■ **Scene images with change listings**:
*** Begin section ***

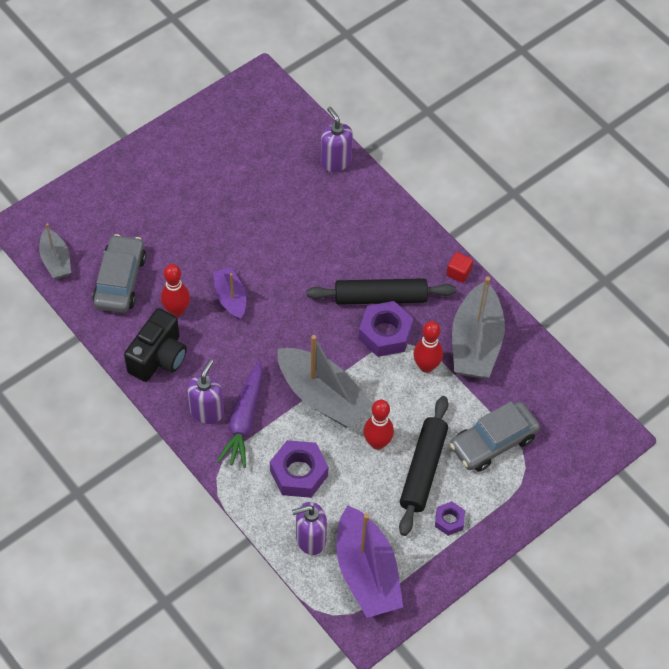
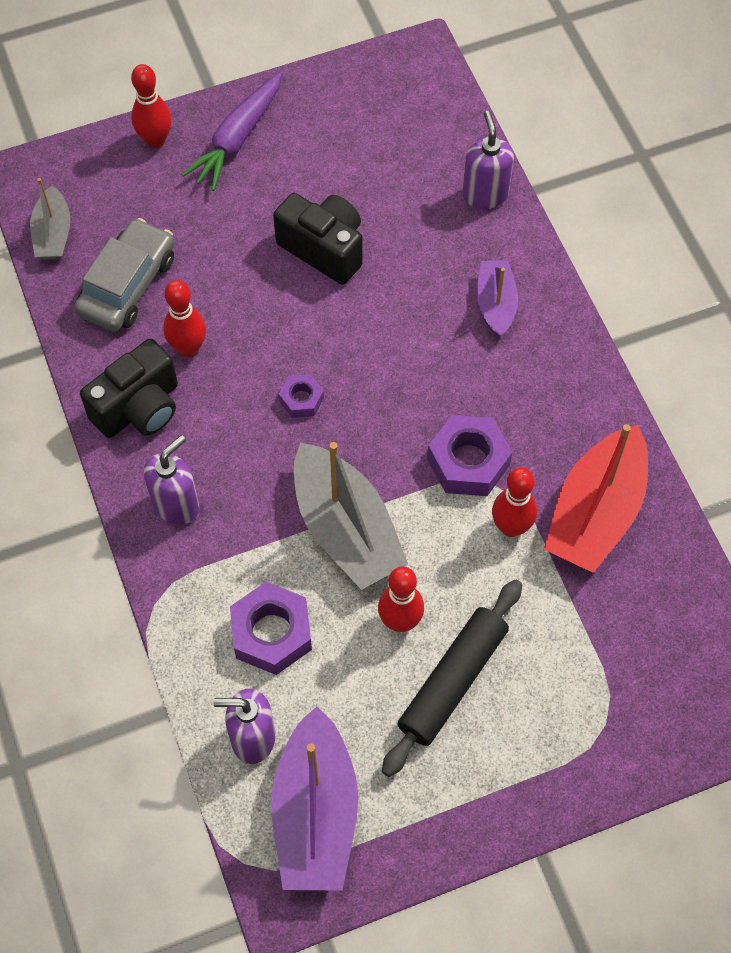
camera: 20 degrees right, 5 degrees up
(102, 181) = (155, 140): none -> red bowling pin
(230, 298) = (269, 350): purple boat -> purple boat (495, 304)
(242, 223) = (324, 249): none -> black camera
(244, 420) = (223, 532): purple carrot -> purple carrot (237, 139)
(380, 298) = (480, 407): black rolling pin -> none
(449, 520) = (464, 771): purple nut -> purple nut (301, 400)
(458, 272) = (606, 401): red cube -> none
(475, 343) = (595, 512): grey boat -> red boat
(493, 442) = (571, 670): grey car -> none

*** End section ***

■ **What to do**:
The data above should be set down again exactly, with the pictures omitted.

■ **Exercise output**:
camera: 20 degrees right, 5 degrees up
(102, 181) = (155, 140): none -> red bowling pin
(230, 298) = (269, 350): purple boat -> purple boat (495, 304)
(242, 223) = (324, 249): none -> black camera
(244, 420) = (223, 532): purple carrot -> purple carrot (237, 139)
(380, 298) = (480, 407): black rolling pin -> none
(449, 520) = (464, 771): purple nut -> purple nut (301, 400)
(458, 272) = (606, 401): red cube -> none
(475, 343) = (595, 512): grey boat -> red boat
(493, 442) = (571, 670): grey car -> none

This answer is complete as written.